In your copy of the data, keep every word exact and include no pictures.
(Given information Opens)
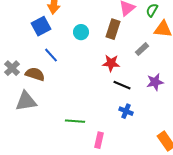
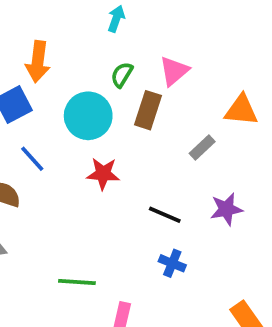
green semicircle: (152, 10) -> (122, 75), moved
cyan circle: (81, 32) -> (88, 116), size x1.6
red star: (111, 63) -> (103, 174), moved

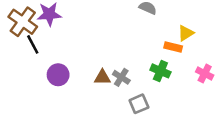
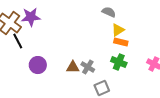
yellow triangle: (186, 33) -> (118, 30), moved
orange rectangle: (173, 47) -> (121, 42), moved

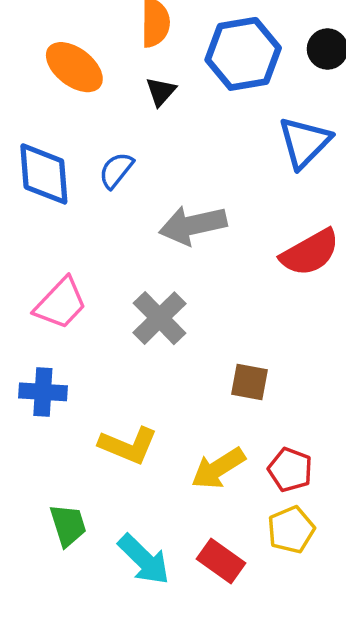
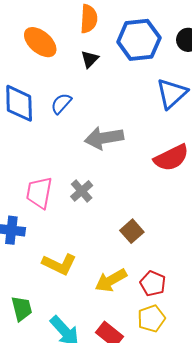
pink trapezoid: (61, 303) -> (39, 193), moved, turned 144
gray cross: (159, 318) -> (82, 191), size x0.7
brown square: (249, 382) -> (132, 231), turned 35

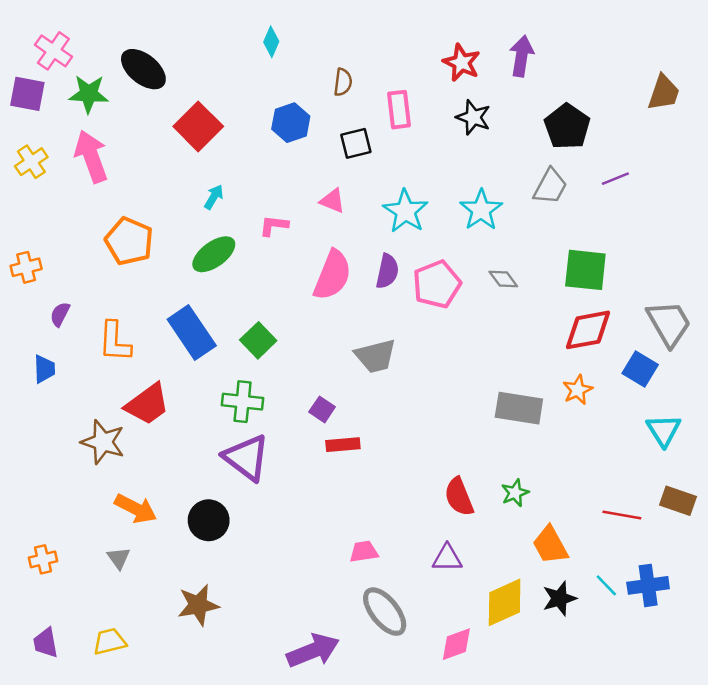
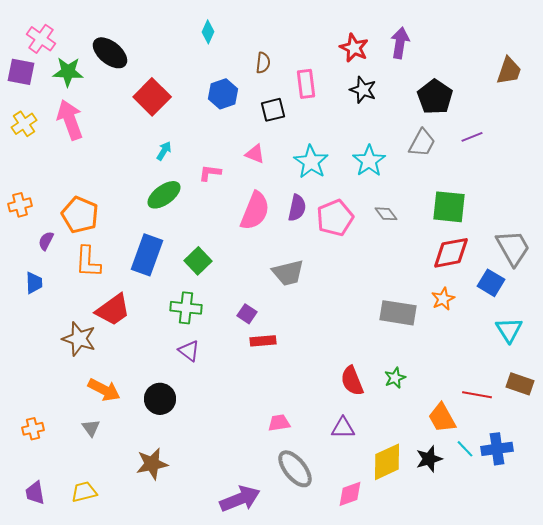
orange pentagon: (129, 241) -> (80, 215), moved
blue rectangle: (192, 332) -> (147, 255), turned 54
purple triangle: (246, 458) -> (189, 351), size x0.6
orange trapezoid: (550, 545) -> (442, 418), moved

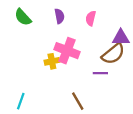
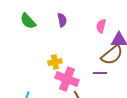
pink semicircle: (91, 18) -> (101, 26), moved
pink cross: (67, 51) -> (67, 79), moved

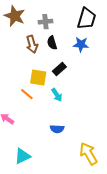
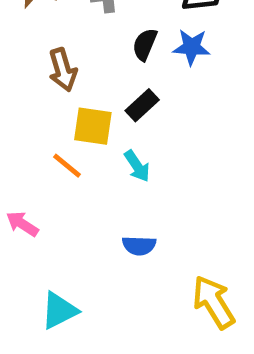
black semicircle: (52, 43) -> (145, 44), moved, turned 40
brown arrow: (32, 44) -> (63, 70), moved

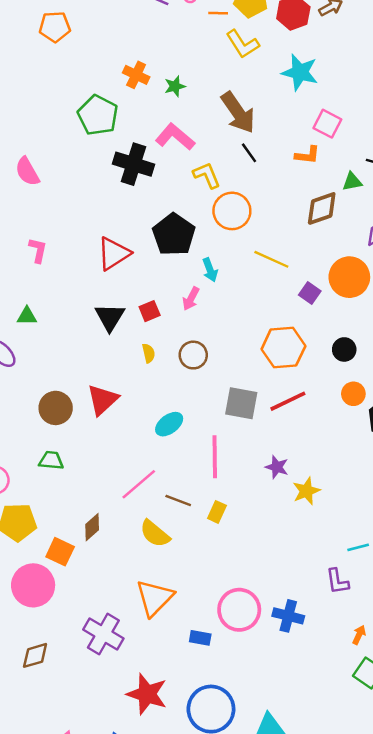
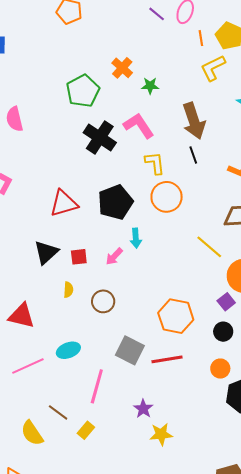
orange line: (218, 13) -> (201, 38), turned 63
yellow L-shape: (242, 44) -> (213, 68), turned 80
yellow line: (271, 259) -> (209, 247), moved
purple square: (310, 293) -> (226, 302), moved
red triangle: (102, 400) -> (22, 316), turned 40
pink line: (139, 484) -> (28, 366), moved

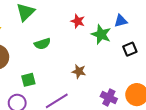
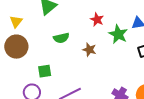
brown star: (79, 71) -> (89, 50), moved

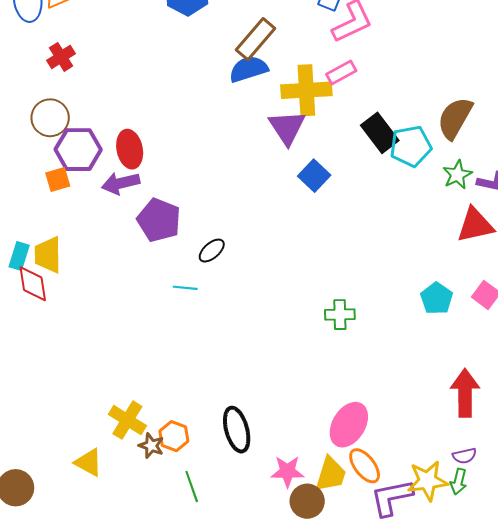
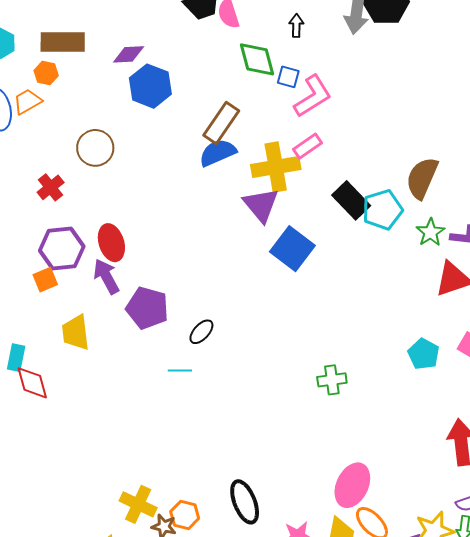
red cross: (61, 57) -> (51, 187), moved
brown circle: (50, 118) -> (95, 148), moved
blue square: (314, 176) -> (292, 249), size x1.4
purple arrow: (121, 183) -> (106, 276), turned 81
yellow trapezoid: (48, 255) -> (76, 332), moved

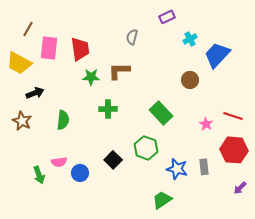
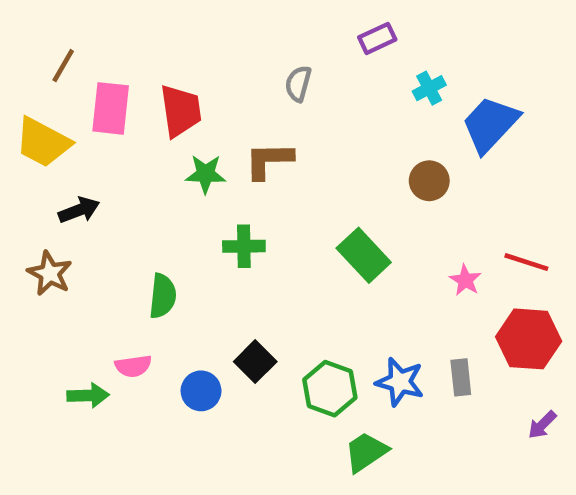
green semicircle: (63, 120) -> (163, 296), moved
green hexagon: (146, 148) -> (330, 389), moved
blue circle: (80, 173) -> (201, 391), moved
green arrow: (39, 175) -> (88, 395), turned -72

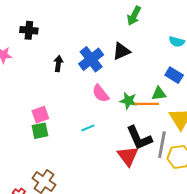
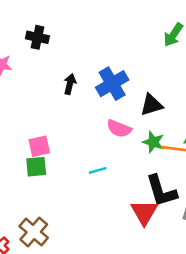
black triangle: (121, 51) -> (151, 105), moved
pink semicircle: (101, 93) -> (119, 129), turned -36

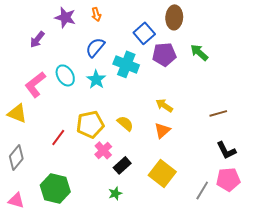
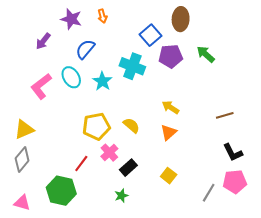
blue semicircle: (95, 47) -> (85, 49), moved
yellow triangle: (17, 113) -> (24, 129), moved, turned -45
red line: (58, 137) -> (81, 164), moved
yellow square: (162, 173) -> (169, 176), size x0.6

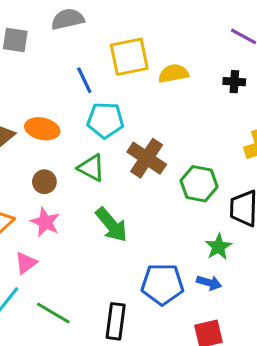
(Given information Closes)
Reply:
green semicircle: (152, 10) -> (122, 75), moved
cyan circle: (81, 32) -> (88, 116), size x1.6
red star: (111, 63) -> (103, 174), moved

yellow triangle: (186, 33) -> (118, 30), moved
orange rectangle: (173, 47) -> (121, 42), moved

pink trapezoid: (61, 303) -> (39, 193), moved, turned 144
gray cross: (159, 318) -> (82, 191), size x0.7
brown square: (249, 382) -> (132, 231), turned 35

orange pentagon: (129, 241) -> (80, 215), moved
blue rectangle: (192, 332) -> (147, 255), turned 54
purple triangle: (246, 458) -> (189, 351), size x0.6
orange trapezoid: (550, 545) -> (442, 418), moved

pink semicircle: (91, 18) -> (101, 26), moved
pink cross: (67, 51) -> (67, 79), moved

black semicircle: (52, 43) -> (145, 44), moved, turned 40
brown arrow: (32, 44) -> (63, 70), moved

orange line: (218, 13) -> (201, 38), turned 63
yellow L-shape: (242, 44) -> (213, 68), turned 80
yellow line: (271, 259) -> (209, 247), moved
purple square: (310, 293) -> (226, 302), moved
red triangle: (102, 400) -> (22, 316), turned 40
pink line: (139, 484) -> (28, 366), moved

brown star: (79, 71) -> (89, 50), moved

red cross: (61, 57) -> (51, 187), moved
brown circle: (50, 118) -> (95, 148), moved
blue square: (314, 176) -> (292, 249), size x1.4
purple arrow: (121, 183) -> (106, 276), turned 81
yellow trapezoid: (48, 255) -> (76, 332), moved

green semicircle: (63, 120) -> (163, 296), moved
green hexagon: (146, 148) -> (330, 389), moved
blue circle: (80, 173) -> (201, 391), moved
green arrow: (39, 175) -> (88, 395), turned -72

black triangle: (121, 51) -> (151, 105), moved
pink semicircle: (101, 93) -> (119, 129), turned -36

blue semicircle: (95, 47) -> (85, 49), moved
yellow triangle: (17, 113) -> (24, 129), moved, turned -45
red line: (58, 137) -> (81, 164), moved
yellow square: (162, 173) -> (169, 176), size x0.6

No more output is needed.